# Brief
Find every line in the rows below that contains the string "resolution", with case counting, and copy each of those lines.

# Supplied entries
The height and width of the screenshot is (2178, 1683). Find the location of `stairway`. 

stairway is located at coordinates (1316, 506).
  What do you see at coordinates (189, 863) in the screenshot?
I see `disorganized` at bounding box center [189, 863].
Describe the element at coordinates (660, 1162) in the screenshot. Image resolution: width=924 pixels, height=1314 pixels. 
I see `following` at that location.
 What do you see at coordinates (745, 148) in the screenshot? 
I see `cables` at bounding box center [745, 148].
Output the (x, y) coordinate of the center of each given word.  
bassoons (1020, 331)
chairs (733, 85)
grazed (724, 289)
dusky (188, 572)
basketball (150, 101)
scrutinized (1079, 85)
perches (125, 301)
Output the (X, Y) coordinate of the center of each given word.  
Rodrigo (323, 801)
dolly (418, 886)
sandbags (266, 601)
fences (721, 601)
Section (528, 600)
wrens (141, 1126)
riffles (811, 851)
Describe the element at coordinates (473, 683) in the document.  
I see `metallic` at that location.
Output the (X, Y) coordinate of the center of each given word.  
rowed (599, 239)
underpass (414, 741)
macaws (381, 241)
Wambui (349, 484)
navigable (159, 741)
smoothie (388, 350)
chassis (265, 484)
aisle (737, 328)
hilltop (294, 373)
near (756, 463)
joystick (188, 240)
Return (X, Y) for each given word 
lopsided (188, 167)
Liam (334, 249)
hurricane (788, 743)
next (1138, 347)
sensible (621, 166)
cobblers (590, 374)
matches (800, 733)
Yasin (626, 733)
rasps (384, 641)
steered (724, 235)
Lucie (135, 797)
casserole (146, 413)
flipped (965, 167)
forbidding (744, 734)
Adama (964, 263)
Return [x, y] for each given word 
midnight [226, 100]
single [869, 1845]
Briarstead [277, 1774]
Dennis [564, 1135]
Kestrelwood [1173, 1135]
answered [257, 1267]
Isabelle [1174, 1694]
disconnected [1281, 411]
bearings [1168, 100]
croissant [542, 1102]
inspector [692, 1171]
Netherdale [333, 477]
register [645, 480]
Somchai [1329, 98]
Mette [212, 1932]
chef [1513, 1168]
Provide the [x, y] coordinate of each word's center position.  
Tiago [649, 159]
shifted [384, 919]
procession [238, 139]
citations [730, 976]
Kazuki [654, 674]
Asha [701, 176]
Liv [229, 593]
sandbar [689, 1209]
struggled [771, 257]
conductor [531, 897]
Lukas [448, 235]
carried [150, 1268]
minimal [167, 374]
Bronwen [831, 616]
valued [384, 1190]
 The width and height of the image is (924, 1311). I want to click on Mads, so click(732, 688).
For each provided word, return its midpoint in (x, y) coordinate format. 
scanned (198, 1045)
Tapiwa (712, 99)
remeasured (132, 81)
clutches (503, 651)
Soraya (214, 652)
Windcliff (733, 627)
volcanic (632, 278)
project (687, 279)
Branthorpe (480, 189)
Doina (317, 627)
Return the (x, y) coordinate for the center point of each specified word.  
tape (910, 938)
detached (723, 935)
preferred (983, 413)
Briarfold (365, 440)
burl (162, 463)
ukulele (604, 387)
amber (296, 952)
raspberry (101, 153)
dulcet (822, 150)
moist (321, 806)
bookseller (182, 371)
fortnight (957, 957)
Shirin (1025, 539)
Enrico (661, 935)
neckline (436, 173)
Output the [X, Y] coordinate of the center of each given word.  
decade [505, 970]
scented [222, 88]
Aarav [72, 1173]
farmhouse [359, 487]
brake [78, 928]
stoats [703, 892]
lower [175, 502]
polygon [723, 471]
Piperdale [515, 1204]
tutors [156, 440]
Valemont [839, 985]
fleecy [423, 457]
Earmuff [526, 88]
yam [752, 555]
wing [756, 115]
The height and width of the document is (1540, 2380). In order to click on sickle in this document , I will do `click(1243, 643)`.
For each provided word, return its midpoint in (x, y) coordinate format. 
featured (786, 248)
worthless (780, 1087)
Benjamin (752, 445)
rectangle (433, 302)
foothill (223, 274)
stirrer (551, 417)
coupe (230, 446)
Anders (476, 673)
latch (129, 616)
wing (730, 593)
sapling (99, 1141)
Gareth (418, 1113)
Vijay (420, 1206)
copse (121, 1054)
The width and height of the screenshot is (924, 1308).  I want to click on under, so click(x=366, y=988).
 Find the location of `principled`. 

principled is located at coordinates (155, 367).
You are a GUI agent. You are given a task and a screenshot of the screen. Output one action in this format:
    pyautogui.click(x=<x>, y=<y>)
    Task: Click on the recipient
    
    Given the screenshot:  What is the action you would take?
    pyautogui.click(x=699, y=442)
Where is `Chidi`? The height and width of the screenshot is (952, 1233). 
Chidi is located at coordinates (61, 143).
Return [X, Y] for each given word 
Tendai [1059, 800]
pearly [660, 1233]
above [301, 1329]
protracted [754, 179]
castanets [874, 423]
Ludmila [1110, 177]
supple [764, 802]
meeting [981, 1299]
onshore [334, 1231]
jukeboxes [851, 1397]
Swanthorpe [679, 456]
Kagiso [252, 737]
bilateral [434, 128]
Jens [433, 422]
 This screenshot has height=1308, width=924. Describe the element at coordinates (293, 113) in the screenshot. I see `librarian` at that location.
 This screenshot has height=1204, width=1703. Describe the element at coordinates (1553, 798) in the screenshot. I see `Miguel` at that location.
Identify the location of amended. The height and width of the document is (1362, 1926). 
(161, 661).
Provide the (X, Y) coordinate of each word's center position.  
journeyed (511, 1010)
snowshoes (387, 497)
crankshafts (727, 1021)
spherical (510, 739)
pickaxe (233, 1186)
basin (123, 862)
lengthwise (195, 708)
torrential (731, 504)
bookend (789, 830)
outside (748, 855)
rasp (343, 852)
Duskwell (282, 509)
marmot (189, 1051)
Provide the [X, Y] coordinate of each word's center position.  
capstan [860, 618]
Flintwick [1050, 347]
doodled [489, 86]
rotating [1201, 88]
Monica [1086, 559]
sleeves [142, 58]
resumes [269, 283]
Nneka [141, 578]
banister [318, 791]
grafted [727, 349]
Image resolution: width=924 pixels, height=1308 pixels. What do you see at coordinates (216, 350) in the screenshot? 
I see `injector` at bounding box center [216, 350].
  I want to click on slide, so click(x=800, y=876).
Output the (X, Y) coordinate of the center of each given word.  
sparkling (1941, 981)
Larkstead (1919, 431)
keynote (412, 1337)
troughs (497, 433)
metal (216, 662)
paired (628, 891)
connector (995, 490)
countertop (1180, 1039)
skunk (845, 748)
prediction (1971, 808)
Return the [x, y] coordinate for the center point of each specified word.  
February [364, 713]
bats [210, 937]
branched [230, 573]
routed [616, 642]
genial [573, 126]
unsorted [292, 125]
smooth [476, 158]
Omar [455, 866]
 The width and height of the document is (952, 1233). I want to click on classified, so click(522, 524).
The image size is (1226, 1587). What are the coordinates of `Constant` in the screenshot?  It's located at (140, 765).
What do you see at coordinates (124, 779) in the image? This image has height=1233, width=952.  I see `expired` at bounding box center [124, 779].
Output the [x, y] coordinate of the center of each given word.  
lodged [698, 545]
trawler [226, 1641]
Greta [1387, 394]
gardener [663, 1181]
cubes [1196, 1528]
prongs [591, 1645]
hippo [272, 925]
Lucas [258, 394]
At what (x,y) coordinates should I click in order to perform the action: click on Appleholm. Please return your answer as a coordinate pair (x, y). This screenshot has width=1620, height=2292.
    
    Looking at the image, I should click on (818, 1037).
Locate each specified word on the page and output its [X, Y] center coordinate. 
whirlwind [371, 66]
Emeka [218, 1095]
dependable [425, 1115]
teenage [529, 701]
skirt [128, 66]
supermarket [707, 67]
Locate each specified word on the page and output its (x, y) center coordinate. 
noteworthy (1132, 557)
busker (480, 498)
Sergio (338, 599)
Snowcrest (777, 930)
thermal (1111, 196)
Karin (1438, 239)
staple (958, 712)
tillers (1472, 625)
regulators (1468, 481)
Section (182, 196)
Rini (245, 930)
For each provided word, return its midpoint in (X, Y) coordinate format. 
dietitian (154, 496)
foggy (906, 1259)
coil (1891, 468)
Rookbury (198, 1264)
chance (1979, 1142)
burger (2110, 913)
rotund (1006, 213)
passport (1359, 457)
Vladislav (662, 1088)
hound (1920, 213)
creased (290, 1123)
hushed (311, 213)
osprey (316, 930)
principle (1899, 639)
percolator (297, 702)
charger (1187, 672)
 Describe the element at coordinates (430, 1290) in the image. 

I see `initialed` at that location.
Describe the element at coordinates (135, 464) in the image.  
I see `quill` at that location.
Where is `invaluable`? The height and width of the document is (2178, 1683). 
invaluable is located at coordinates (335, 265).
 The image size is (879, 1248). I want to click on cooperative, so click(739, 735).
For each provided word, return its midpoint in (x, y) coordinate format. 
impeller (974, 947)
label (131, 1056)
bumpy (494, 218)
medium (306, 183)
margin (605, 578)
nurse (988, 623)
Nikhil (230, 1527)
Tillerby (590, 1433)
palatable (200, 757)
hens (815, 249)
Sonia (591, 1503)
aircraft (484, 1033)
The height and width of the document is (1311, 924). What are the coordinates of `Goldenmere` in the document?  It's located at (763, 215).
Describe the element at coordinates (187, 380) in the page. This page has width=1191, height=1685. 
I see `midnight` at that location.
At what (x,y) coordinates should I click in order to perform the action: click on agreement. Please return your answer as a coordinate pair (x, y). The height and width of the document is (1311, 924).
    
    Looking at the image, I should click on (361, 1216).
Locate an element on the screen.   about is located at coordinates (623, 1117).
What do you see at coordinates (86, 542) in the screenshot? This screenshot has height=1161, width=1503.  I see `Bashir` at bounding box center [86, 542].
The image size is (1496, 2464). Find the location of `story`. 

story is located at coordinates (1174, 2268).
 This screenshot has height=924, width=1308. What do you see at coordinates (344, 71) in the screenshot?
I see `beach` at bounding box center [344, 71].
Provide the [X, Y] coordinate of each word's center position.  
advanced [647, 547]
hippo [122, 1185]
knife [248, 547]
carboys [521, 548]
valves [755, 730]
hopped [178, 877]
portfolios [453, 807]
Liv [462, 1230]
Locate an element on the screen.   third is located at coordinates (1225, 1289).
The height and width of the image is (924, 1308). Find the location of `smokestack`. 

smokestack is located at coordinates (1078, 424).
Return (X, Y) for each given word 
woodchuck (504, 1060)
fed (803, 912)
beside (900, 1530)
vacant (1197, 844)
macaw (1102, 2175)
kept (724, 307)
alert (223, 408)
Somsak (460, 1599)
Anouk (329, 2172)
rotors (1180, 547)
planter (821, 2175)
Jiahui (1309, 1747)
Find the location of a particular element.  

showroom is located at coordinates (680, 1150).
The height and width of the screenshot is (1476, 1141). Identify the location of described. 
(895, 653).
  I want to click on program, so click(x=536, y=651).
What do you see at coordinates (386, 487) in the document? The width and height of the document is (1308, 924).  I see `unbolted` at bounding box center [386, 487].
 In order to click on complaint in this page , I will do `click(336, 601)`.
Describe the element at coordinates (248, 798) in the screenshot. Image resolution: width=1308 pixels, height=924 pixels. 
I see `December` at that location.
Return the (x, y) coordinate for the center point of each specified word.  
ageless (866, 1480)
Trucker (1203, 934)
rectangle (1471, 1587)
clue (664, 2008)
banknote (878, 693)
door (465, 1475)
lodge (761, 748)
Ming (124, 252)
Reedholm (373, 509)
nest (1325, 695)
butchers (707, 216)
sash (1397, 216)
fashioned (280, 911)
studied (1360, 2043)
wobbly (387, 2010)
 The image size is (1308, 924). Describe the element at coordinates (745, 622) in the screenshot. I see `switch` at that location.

# Complete output
Describe the element at coordinates (660, 1162) in the screenshot. Image resolution: width=924 pixels, height=1314 pixels. 
Image resolution: width=924 pixels, height=1308 pixels. What do you see at coordinates (216, 350) in the screenshot? 
Describe the element at coordinates (248, 798) in the screenshot. Image resolution: width=1308 pixels, height=924 pixels. 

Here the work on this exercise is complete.